## Task brief
Every line containing the string "down" should be returned from the records.

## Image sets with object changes
========

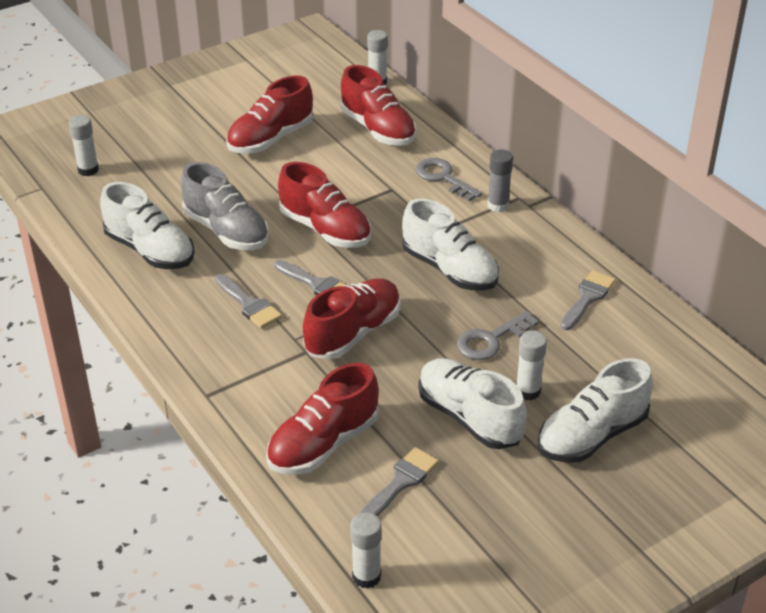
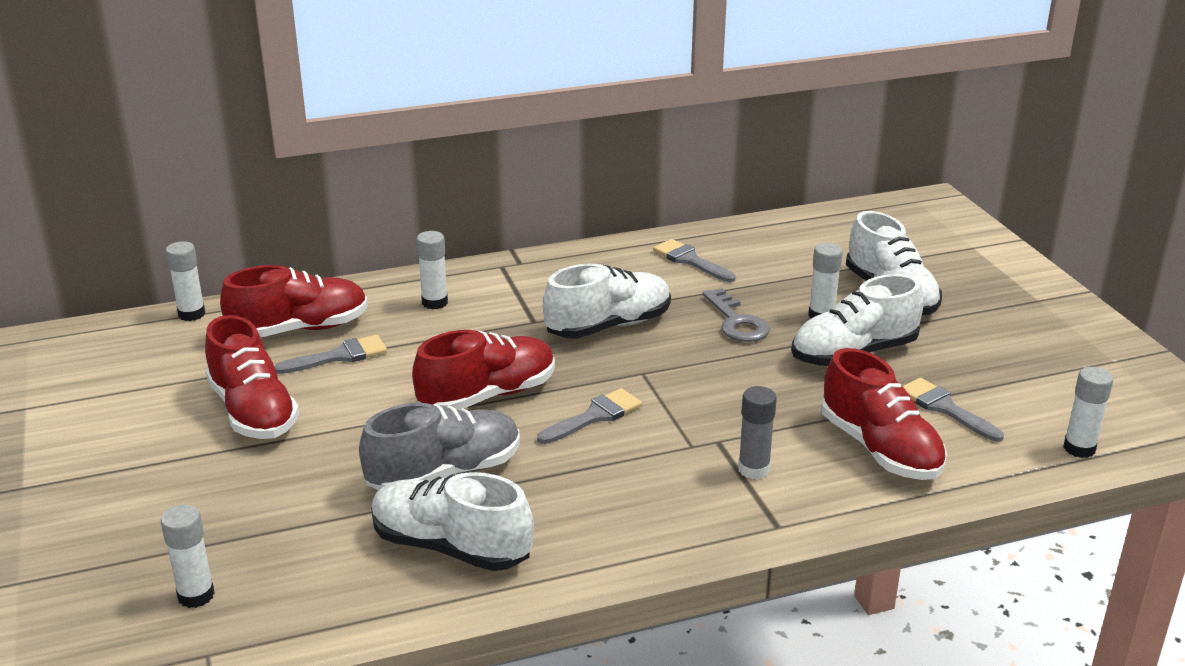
camera: 75 degrees left, 10 degrees down
(150, 250) = (451, 547): white shoe -> white shoe turned 120 degrees counterclockwise
(249, 304) = (612, 472): grey brush -> grey brush (340, 356)
(353, 333) = (696, 403): red shoe -> none
(443, 178) = (434, 302): grey key -> white glue stick
(498, 205) = (509, 280): grey glue stick -> grey glue stick (753, 469)

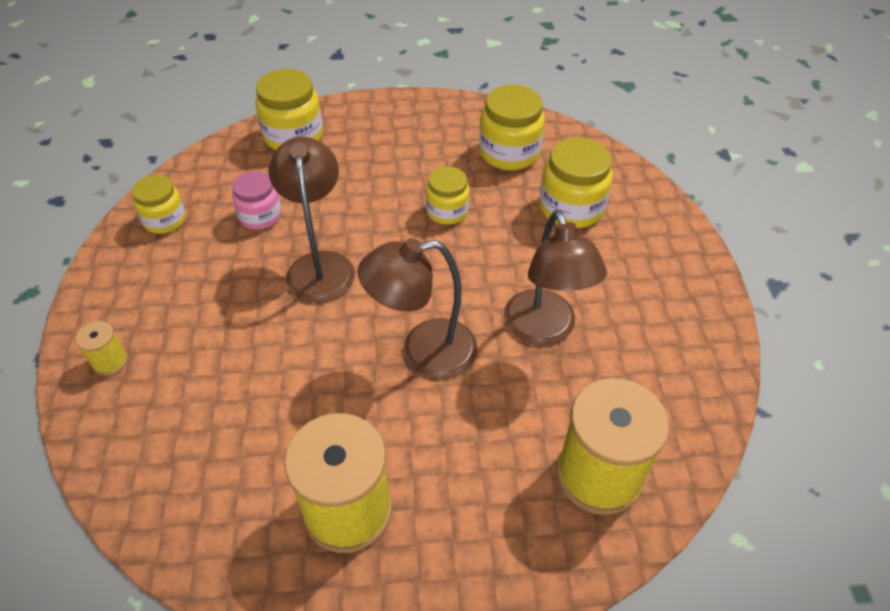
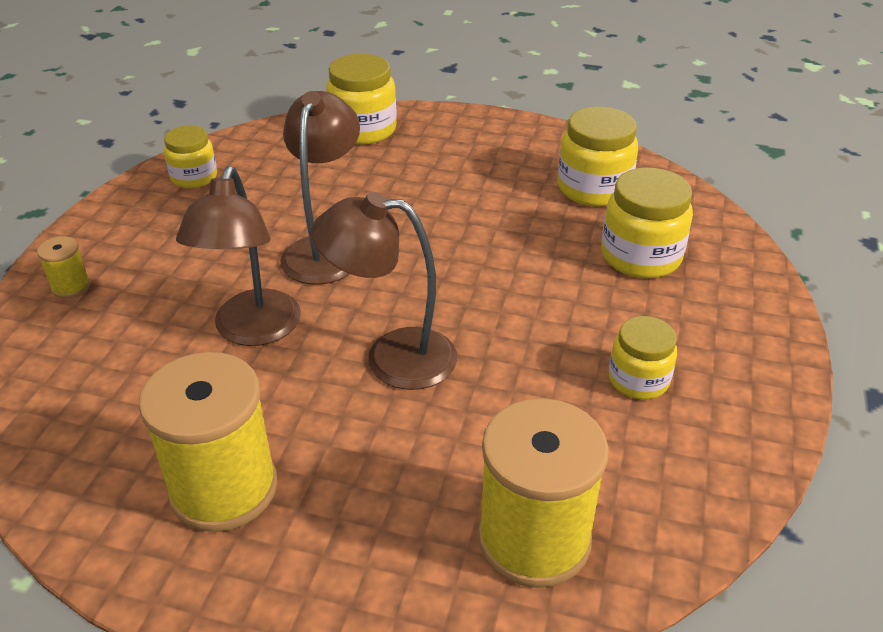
camera: 20 degrees right, 10 degrees down
(260, 216) = (289, 193): pink jar -> none
(447, 211) = (491, 230): yellow jar -> yellow jar (638, 380)
(544, 330) = (544, 370): brown lamp -> brown lamp (253, 331)

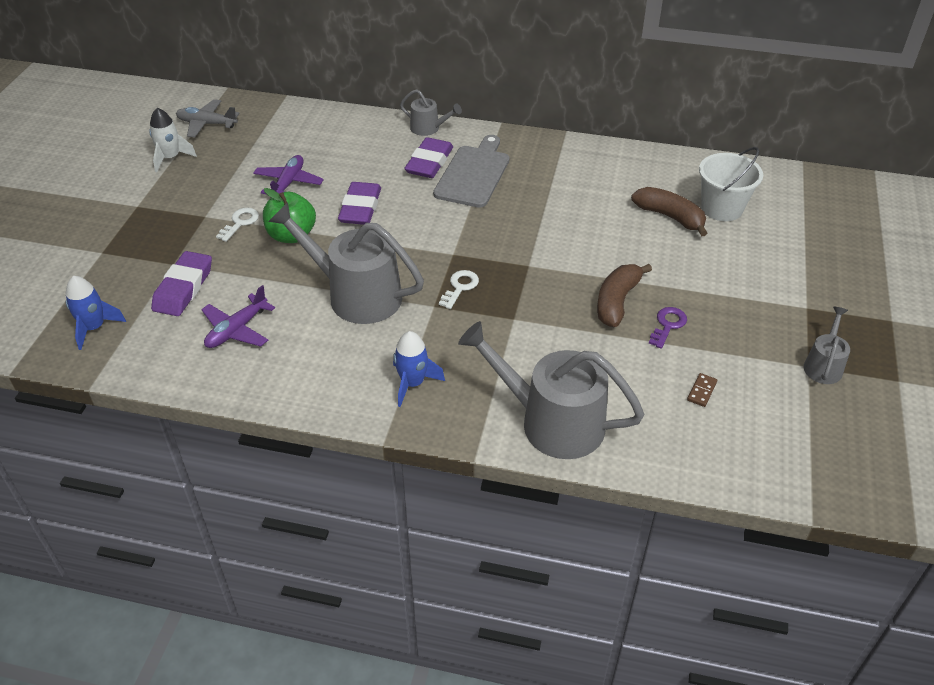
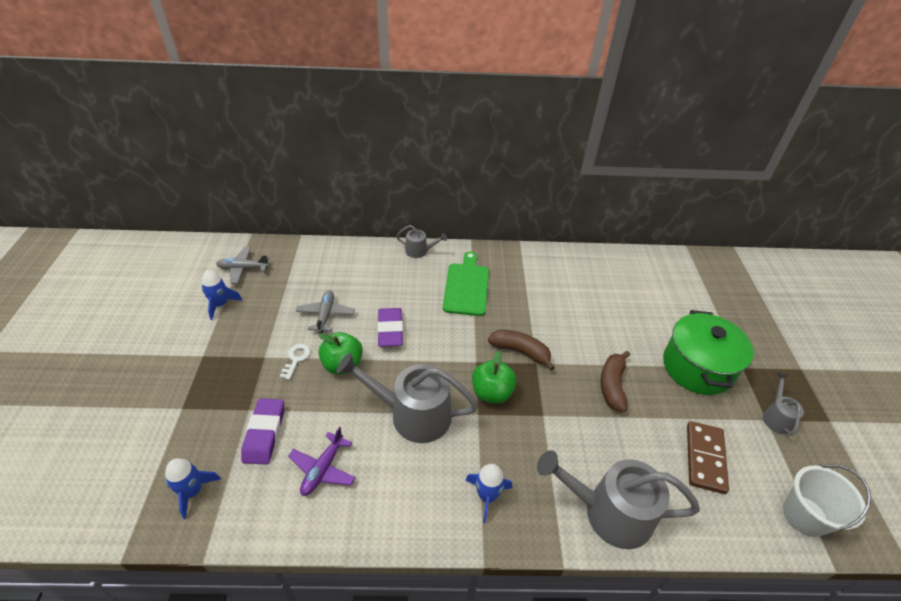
camera: 15 degrees left, 0 degrees up
(170, 158) = (220, 304): white rocket -> blue rocket
(288, 183) = (325, 315): purple plane -> grey plane
(429, 162) = (430, 281): purple eraser -> none
(460, 287) = (492, 392): white key -> green apple
(473, 174) = (466, 287): grey cutting board -> green cutting board
(667, 325) = (656, 401): purple key -> none
(670, 217) = (619, 304): brown banana -> brown banana (520, 351)
(702, 391) = (705, 458): brown domino -> brown domino, size x2.36
(721, 208) = (650, 291): white bucket -> white bucket (805, 515)
(742, 299) = (697, 367): none -> green pot

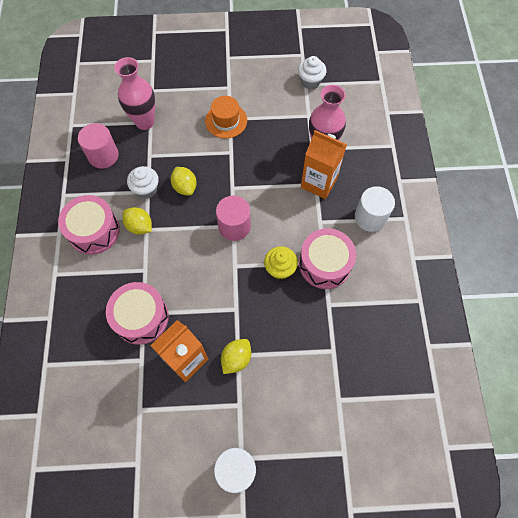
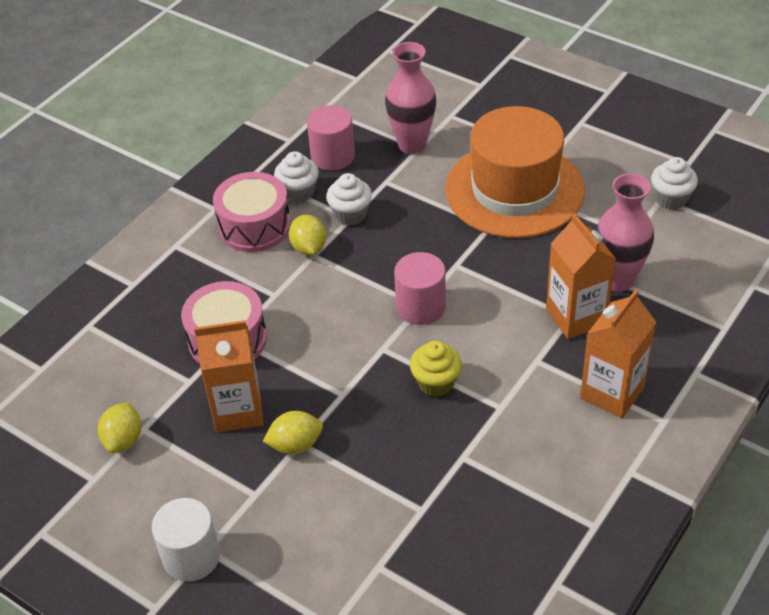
camera: 40 degrees right, 20 degrees down
(102, 192) = (298, 192): none -> white cupcake
(185, 187) = (398, 235): yellow lemon -> yellow lemon (123, 440)
(226, 121) = (514, 190): orange hat -> orange hat, size x2.12
(325, 264) = (499, 410): pink drum -> none
(370, 217) = (612, 393): white cylinder -> orange carton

========

## Solution to the problem
camera: 75 degrees left, 10 degrees down
camera: 20 degrees right, 10 degrees down
camera: 40 degrees right, 20 degrees down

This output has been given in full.